- [Provided data]:
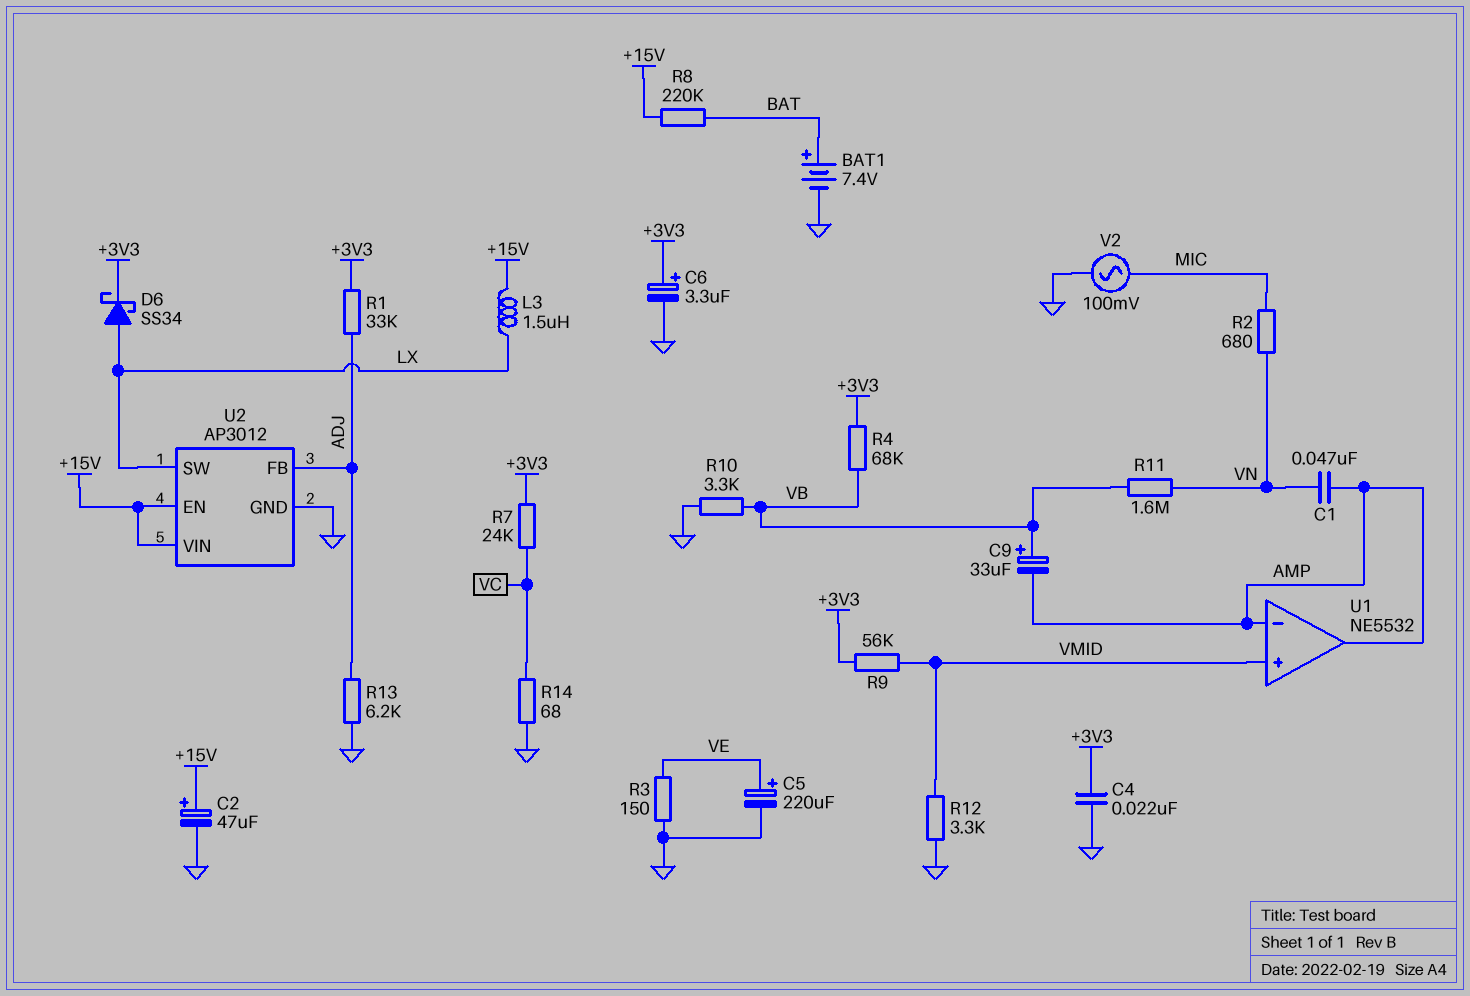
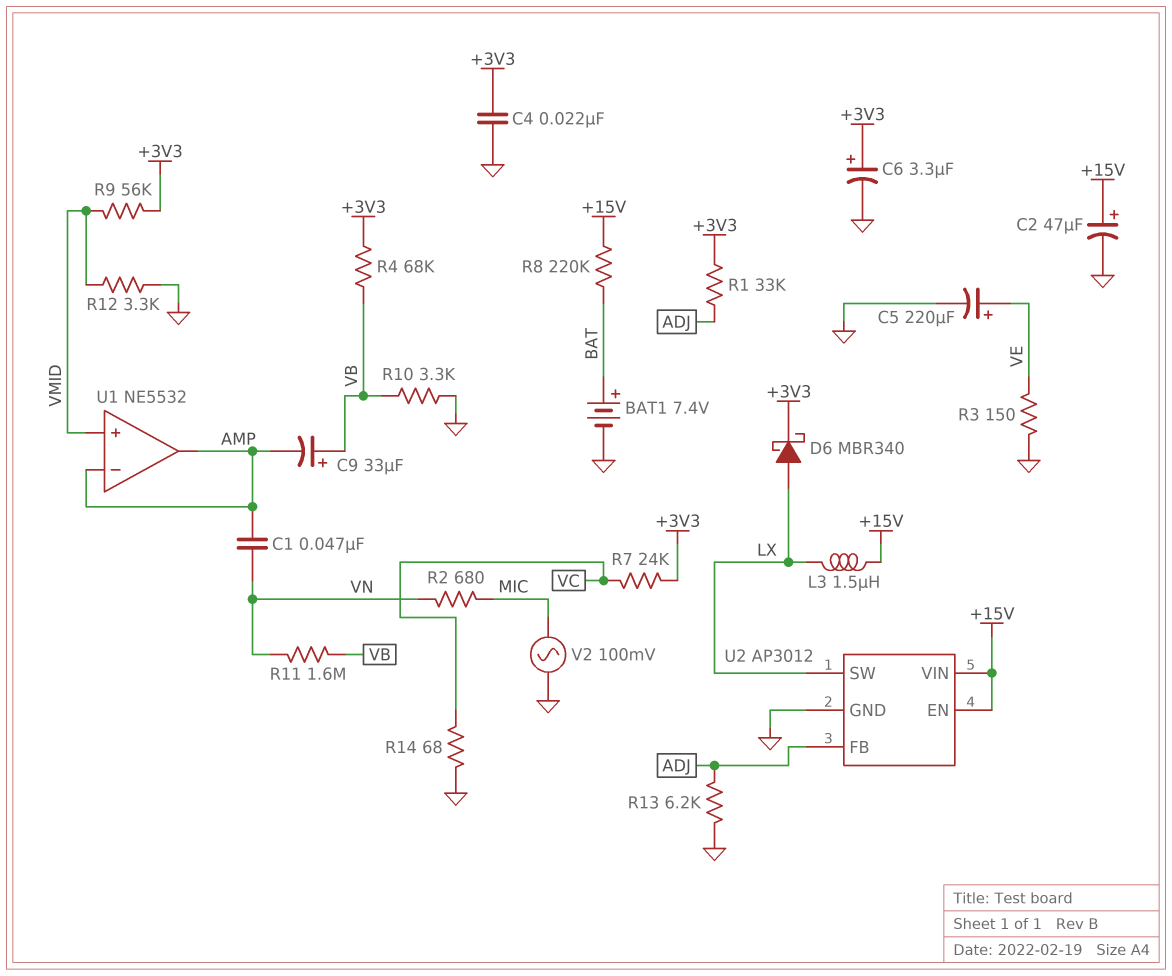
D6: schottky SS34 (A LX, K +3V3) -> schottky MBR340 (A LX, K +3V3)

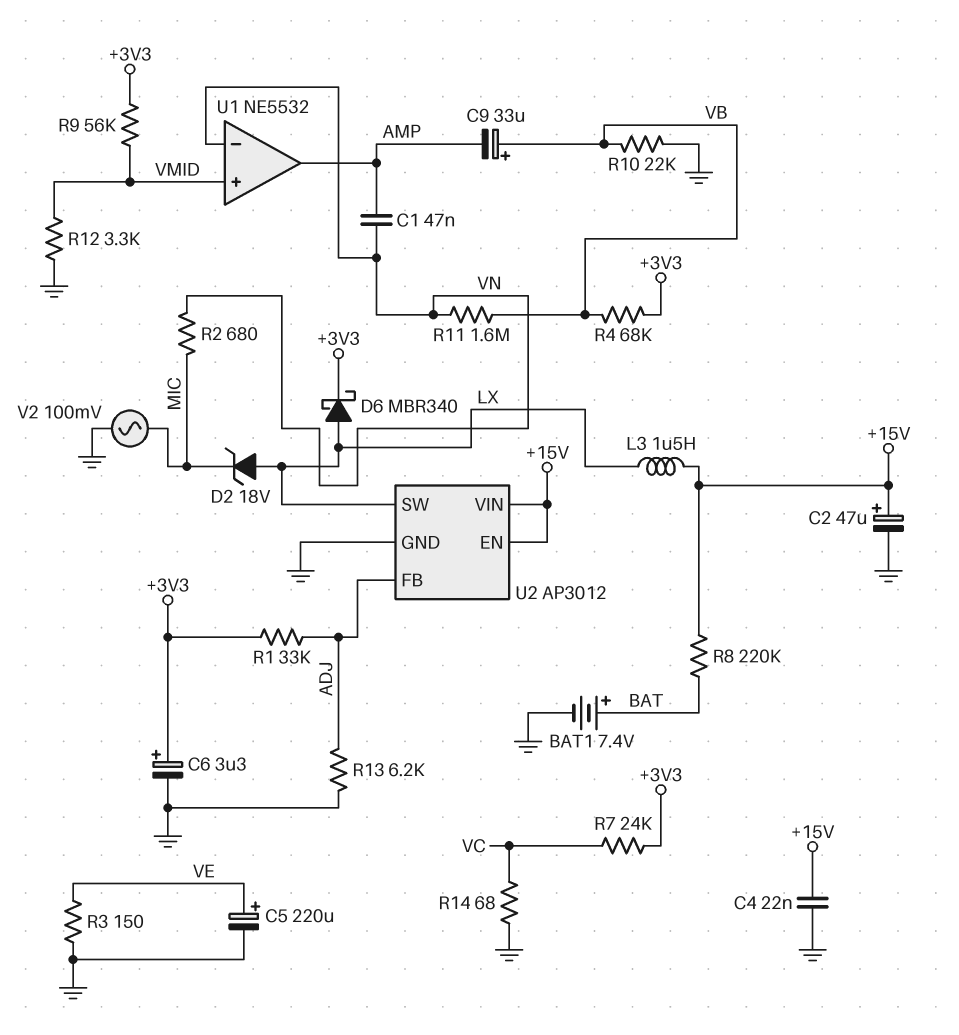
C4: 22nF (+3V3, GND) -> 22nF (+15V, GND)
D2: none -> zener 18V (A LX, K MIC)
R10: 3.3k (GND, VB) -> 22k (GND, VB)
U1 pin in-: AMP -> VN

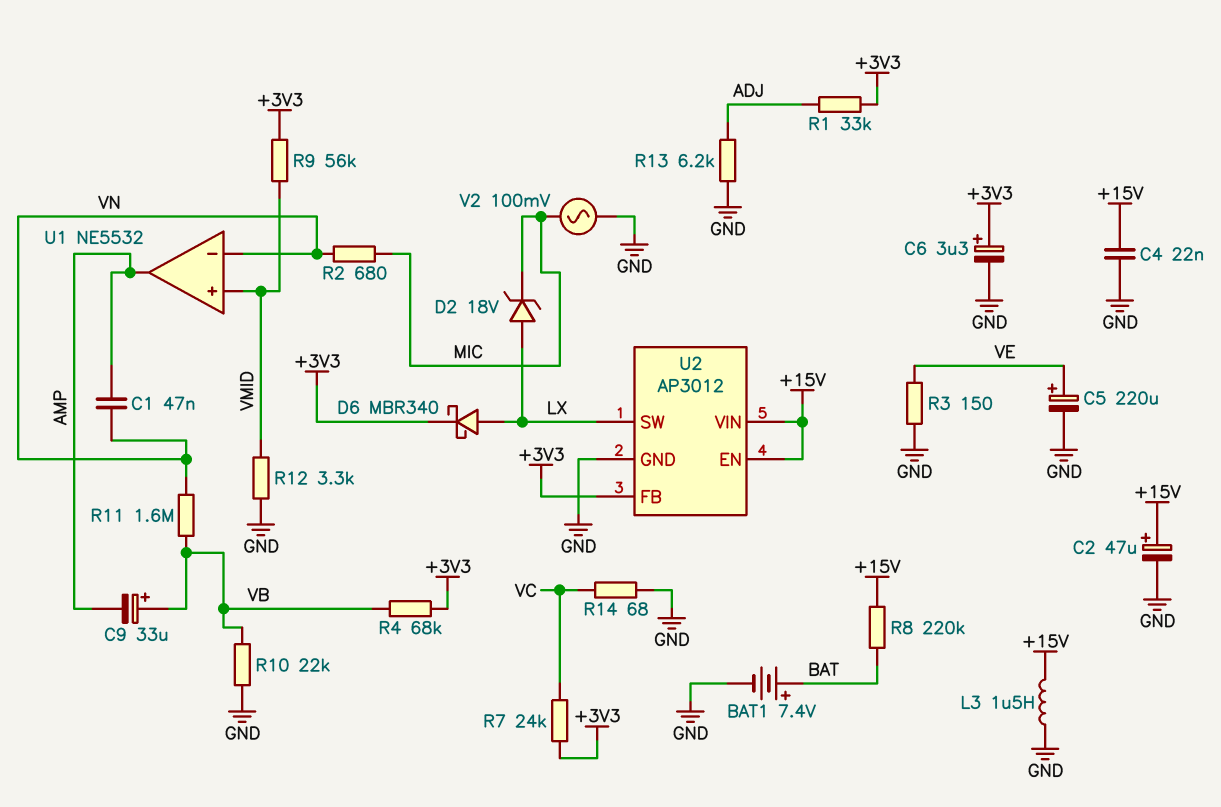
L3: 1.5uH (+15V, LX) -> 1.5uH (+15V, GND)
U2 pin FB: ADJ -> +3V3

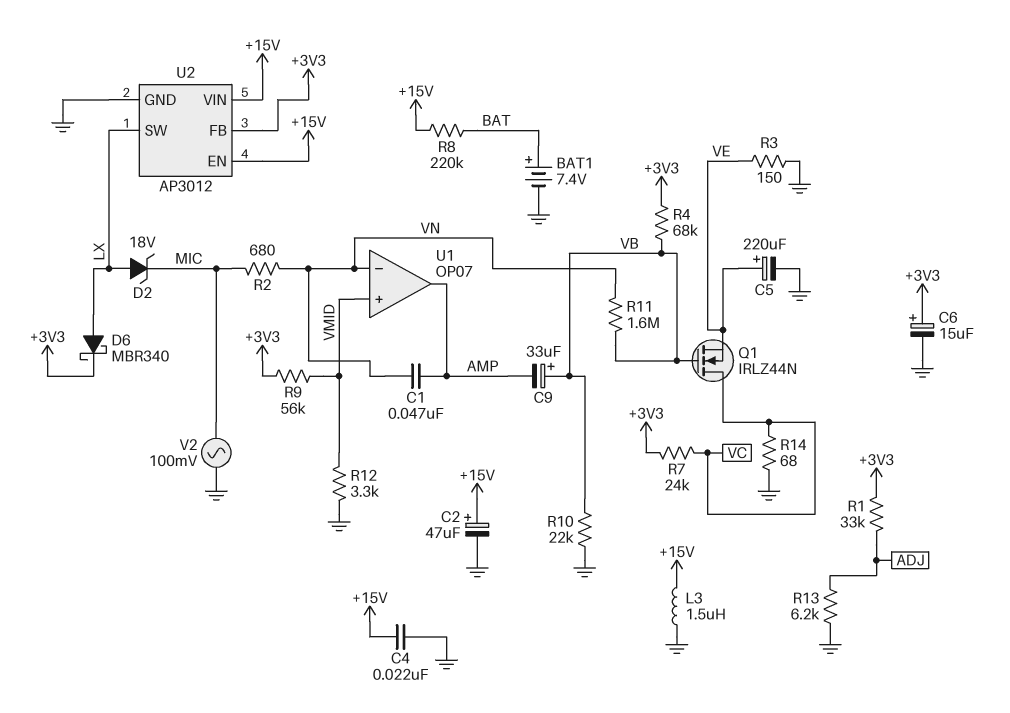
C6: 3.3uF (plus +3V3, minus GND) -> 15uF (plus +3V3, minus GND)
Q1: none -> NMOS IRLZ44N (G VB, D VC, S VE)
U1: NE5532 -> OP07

- [What you are asked to do]: Look through the entries and find each line that has the string "none". Copy those lines.

- [Response below]:
D2: none -> zener 18V (A LX, K MIC)
Q1: none -> NMOS IRLZ44N (G VB, D VC, S VE)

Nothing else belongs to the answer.